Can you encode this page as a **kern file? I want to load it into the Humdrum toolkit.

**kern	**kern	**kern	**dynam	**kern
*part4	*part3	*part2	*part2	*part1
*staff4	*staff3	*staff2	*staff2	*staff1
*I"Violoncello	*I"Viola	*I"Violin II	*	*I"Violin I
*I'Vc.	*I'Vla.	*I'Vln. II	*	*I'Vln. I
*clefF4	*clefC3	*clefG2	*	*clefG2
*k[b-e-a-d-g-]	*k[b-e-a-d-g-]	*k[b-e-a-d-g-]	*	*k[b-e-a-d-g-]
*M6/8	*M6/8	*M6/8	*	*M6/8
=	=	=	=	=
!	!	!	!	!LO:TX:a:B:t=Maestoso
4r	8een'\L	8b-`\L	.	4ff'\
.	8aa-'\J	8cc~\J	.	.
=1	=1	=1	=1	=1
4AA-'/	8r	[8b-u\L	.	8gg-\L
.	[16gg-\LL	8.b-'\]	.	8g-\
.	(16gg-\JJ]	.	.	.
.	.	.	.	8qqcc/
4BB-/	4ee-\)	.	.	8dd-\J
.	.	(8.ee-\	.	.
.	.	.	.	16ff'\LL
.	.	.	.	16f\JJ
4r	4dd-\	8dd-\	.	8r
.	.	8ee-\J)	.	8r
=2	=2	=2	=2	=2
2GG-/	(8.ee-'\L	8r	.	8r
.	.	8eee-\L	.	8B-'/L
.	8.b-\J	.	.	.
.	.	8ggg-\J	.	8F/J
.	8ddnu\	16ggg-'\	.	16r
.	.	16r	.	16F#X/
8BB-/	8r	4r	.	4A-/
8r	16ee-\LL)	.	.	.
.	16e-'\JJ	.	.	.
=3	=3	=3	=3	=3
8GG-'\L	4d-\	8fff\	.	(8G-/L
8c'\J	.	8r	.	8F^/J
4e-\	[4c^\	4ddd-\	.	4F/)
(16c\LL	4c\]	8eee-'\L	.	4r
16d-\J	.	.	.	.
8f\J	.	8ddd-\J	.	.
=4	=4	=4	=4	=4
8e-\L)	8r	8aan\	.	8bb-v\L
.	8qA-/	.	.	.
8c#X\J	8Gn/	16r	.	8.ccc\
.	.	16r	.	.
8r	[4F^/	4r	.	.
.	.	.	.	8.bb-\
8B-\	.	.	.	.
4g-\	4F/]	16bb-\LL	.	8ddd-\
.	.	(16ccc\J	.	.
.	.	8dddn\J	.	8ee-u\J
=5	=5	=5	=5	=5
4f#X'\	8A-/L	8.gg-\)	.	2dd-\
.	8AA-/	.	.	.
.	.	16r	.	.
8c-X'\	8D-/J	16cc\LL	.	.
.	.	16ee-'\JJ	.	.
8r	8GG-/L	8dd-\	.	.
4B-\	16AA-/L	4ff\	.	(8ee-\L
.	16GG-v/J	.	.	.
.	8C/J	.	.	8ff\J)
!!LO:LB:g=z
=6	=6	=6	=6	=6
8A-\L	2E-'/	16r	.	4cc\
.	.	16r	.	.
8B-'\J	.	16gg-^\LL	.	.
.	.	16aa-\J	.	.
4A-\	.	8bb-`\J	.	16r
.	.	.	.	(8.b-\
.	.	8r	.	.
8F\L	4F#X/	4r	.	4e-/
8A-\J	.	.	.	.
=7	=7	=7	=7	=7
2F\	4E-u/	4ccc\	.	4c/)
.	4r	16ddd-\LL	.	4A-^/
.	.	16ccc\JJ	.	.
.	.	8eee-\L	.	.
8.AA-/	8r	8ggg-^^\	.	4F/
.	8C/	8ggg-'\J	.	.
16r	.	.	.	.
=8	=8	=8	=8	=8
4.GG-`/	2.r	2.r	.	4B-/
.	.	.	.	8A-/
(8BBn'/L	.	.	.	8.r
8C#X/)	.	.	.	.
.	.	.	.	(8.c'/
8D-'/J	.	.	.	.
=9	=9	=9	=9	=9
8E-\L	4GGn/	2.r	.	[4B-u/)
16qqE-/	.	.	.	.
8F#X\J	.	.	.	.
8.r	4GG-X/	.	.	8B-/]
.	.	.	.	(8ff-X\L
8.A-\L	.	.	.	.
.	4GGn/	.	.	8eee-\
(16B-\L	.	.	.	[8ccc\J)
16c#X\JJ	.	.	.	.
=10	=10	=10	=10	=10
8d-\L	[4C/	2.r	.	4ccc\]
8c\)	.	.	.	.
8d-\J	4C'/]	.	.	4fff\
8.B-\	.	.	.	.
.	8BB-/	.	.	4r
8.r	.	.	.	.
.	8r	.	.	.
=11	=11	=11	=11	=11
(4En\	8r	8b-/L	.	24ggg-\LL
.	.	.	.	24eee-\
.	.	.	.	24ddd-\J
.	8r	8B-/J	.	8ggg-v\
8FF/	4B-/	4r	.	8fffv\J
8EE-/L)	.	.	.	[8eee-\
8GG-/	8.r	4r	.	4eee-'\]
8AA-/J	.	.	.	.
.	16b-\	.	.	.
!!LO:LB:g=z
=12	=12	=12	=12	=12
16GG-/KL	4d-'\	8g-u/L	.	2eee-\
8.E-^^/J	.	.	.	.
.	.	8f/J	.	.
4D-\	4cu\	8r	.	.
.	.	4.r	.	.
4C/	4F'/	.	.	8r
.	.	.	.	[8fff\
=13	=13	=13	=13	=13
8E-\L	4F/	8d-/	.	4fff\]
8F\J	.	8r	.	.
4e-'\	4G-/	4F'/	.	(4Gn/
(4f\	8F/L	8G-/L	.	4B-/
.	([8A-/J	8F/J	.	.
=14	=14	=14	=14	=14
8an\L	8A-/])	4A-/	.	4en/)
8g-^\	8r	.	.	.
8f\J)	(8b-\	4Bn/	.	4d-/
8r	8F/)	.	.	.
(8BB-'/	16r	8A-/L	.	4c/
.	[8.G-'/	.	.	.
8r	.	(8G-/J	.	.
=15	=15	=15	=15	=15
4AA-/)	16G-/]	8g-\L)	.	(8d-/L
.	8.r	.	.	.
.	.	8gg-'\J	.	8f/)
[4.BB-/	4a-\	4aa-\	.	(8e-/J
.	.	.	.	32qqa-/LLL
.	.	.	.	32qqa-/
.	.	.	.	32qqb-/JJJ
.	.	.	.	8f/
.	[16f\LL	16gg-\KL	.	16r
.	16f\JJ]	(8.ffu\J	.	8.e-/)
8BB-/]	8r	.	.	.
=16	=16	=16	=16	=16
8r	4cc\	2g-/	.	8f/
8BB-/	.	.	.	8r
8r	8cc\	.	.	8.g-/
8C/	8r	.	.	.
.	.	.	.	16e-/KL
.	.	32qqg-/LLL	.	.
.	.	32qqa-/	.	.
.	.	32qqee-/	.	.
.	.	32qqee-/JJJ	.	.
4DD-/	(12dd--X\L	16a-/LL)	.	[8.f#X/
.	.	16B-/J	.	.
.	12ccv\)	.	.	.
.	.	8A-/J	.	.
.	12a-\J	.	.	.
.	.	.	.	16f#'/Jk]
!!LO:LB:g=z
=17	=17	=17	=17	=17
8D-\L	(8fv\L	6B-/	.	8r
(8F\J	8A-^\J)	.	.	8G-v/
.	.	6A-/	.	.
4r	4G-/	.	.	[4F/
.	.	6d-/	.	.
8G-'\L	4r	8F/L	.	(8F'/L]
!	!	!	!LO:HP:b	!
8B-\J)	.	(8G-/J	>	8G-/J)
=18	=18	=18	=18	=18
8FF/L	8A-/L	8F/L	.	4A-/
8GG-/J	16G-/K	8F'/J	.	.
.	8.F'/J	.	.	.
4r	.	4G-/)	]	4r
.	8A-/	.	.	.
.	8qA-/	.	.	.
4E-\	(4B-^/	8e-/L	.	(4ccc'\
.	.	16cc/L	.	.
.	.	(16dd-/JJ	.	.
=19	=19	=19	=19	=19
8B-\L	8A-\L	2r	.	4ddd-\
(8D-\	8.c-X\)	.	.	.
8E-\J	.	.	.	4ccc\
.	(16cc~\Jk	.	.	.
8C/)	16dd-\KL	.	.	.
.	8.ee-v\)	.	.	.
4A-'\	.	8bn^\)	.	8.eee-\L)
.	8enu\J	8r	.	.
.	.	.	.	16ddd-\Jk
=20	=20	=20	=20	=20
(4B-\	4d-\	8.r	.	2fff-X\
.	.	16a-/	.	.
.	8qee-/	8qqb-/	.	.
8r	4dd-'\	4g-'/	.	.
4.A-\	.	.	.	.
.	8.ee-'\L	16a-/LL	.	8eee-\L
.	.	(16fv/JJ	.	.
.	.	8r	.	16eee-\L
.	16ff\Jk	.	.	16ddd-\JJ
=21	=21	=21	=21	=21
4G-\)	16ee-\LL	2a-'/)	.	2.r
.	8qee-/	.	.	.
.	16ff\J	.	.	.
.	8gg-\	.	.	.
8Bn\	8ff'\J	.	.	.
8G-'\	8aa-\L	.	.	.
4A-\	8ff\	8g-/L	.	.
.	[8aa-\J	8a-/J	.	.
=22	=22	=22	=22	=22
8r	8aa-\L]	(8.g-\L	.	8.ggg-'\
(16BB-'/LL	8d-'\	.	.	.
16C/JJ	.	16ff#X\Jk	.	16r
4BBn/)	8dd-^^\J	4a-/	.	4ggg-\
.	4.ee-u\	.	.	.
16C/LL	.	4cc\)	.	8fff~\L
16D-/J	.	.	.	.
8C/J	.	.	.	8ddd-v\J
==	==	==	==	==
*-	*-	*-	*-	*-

########

Pull out every line above that contains the string "kern", matching case exactly.

▸ **COMPLETE OUTPUT**
Can you encode this page as a **kern file? I want to load it into the Humdrum toolkit.
**kern	**kern	**kern	**dynam	**kern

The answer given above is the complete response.